Dataset excerpts
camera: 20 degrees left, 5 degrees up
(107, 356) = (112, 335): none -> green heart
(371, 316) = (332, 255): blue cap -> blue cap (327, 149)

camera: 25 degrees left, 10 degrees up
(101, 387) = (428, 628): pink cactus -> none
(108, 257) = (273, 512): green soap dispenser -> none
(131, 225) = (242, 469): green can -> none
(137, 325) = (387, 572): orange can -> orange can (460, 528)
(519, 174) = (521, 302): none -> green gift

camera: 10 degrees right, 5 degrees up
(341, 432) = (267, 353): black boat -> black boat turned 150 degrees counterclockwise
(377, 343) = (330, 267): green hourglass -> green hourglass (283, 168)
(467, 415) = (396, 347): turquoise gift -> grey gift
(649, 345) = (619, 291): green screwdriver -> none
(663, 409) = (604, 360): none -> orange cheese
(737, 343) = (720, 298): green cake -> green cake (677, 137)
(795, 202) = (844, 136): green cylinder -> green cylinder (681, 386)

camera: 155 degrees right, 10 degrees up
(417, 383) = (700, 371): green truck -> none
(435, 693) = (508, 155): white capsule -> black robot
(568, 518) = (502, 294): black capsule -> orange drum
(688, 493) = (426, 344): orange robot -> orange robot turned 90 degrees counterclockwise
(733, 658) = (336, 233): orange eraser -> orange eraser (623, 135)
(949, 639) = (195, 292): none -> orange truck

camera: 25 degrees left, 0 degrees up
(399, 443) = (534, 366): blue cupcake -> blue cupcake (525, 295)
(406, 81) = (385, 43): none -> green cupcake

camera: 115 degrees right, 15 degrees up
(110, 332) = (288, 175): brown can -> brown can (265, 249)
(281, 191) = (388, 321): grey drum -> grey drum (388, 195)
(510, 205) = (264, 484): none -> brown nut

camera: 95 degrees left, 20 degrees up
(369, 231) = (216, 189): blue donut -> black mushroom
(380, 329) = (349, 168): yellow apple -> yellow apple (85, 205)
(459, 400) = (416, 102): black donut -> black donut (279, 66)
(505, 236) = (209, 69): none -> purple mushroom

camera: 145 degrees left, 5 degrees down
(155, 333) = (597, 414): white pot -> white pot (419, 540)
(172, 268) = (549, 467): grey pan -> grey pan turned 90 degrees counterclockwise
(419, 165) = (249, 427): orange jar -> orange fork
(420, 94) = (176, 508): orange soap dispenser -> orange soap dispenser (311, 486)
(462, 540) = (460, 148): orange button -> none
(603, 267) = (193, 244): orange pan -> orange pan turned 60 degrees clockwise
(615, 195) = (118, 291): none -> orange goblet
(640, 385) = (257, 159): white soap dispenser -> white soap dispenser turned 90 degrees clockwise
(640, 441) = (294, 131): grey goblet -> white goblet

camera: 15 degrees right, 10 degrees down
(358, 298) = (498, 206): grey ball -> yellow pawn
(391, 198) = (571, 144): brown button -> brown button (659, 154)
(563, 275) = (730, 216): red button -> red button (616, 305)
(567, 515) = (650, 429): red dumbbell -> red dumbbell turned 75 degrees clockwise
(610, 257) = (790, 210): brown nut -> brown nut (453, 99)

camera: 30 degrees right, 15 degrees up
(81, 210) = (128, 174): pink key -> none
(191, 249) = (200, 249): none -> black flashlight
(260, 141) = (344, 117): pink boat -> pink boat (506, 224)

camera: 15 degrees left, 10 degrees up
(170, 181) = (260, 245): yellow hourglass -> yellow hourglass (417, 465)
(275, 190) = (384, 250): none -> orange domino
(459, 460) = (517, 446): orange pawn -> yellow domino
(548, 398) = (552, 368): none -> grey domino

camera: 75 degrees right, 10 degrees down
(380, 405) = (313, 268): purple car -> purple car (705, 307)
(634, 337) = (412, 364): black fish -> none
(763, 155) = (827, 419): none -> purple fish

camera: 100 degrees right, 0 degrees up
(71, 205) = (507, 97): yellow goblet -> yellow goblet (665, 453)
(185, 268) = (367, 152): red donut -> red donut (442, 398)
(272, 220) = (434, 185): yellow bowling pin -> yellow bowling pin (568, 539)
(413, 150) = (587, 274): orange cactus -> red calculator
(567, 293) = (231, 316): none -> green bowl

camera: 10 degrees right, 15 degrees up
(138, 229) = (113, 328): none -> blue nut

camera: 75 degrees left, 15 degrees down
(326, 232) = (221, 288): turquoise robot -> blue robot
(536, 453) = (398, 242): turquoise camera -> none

What the task asks
The material shown above is to be retyped in full, without alteration.

Task answer
camera: 20 degrees left, 5 degrees up
(107, 356) = (112, 335): none -> green heart
(371, 316) = (332, 255): blue cap -> blue cap (327, 149)

camera: 25 degrees left, 10 degrees up
(101, 387) = (428, 628): pink cactus -> none
(108, 257) = (273, 512): green soap dispenser -> none
(131, 225) = (242, 469): green can -> none
(137, 325) = (387, 572): orange can -> orange can (460, 528)
(519, 174) = (521, 302): none -> green gift

camera: 10 degrees right, 5 degrees up
(341, 432) = (267, 353): black boat -> black boat turned 150 degrees counterclockwise
(377, 343) = (330, 267): green hourglass -> green hourglass (283, 168)
(467, 415) = (396, 347): turquoise gift -> grey gift
(649, 345) = (619, 291): green screwdriver -> none
(663, 409) = (604, 360): none -> orange cheese
(737, 343) = (720, 298): green cake -> green cake (677, 137)
(795, 202) = (844, 136): green cylinder -> green cylinder (681, 386)

camera: 155 degrees right, 10 degrees up
(417, 383) = (700, 371): green truck -> none
(435, 693) = (508, 155): white capsule -> black robot
(568, 518) = (502, 294): black capsule -> orange drum
(688, 493) = (426, 344): orange robot -> orange robot turned 90 degrees counterclockwise
(733, 658) = (336, 233): orange eraser -> orange eraser (623, 135)
(949, 639) = (195, 292): none -> orange truck

camera: 25 degrees left, 0 degrees up
(399, 443) = (534, 366): blue cupcake -> blue cupcake (525, 295)
(406, 81) = (385, 43): none -> green cupcake

camera: 115 degrees right, 15 degrees up
(110, 332) = (288, 175): brown can -> brown can (265, 249)
(281, 191) = (388, 321): grey drum -> grey drum (388, 195)
(510, 205) = (264, 484): none -> brown nut

camera: 95 degrees left, 20 degrees up
(369, 231) = (216, 189): blue donut -> black mushroom
(380, 329) = (349, 168): yellow apple -> yellow apple (85, 205)
(459, 400) = (416, 102): black donut -> black donut (279, 66)
(505, 236) = (209, 69): none -> purple mushroom

camera: 145 degrees left, 5 degrees down
(155, 333) = (597, 414): white pot -> white pot (419, 540)
(172, 268) = (549, 467): grey pan -> grey pan turned 90 degrees counterclockwise
(419, 165) = (249, 427): orange jar -> orange fork
(420, 94) = (176, 508): orange soap dispenser -> orange soap dispenser (311, 486)
(462, 540) = (460, 148): orange button -> none
(603, 267) = (193, 244): orange pan -> orange pan turned 60 degrees clockwise
(615, 195) = (118, 291): none -> orange goblet
(640, 385) = (257, 159): white soap dispenser -> white soap dispenser turned 90 degrees clockwise
(640, 441) = (294, 131): grey goblet -> white goblet

camera: 15 degrees right, 10 degrees down
(358, 298) = (498, 206): grey ball -> yellow pawn
(391, 198) = (571, 144): brown button -> brown button (659, 154)
(563, 275) = (730, 216): red button -> red button (616, 305)
(567, 515) = (650, 429): red dumbbell -> red dumbbell turned 75 degrees clockwise
(610, 257) = (790, 210): brown nut -> brown nut (453, 99)

camera: 30 degrees right, 15 degrees up
(81, 210) = (128, 174): pink key -> none
(191, 249) = (200, 249): none -> black flashlight
(260, 141) = (344, 117): pink boat -> pink boat (506, 224)

camera: 15 degrees left, 10 degrees up
(170, 181) = (260, 245): yellow hourglass -> yellow hourglass (417, 465)
(275, 190) = (384, 250): none -> orange domino
(459, 460) = (517, 446): orange pawn -> yellow domino
(548, 398) = (552, 368): none -> grey domino

camera: 75 degrees right, 10 degrees down
(380, 405) = (313, 268): purple car -> purple car (705, 307)
(634, 337) = (412, 364): black fish -> none
(763, 155) = (827, 419): none -> purple fish

camera: 100 degrees right, 0 degrees up
(71, 205) = (507, 97): yellow goblet -> yellow goblet (665, 453)
(185, 268) = (367, 152): red donut -> red donut (442, 398)
(272, 220) = (434, 185): yellow bowling pin -> yellow bowling pin (568, 539)
(413, 150) = (587, 274): orange cactus -> red calculator
(567, 293) = (231, 316): none -> green bowl

camera: 10 degrees right, 15 degrees up
(138, 229) = (113, 328): none -> blue nut

camera: 75 degrees left, 15 degrees down
(326, 232) = (221, 288): turquoise robot -> blue robot
(536, 453) = (398, 242): turquoise camera -> none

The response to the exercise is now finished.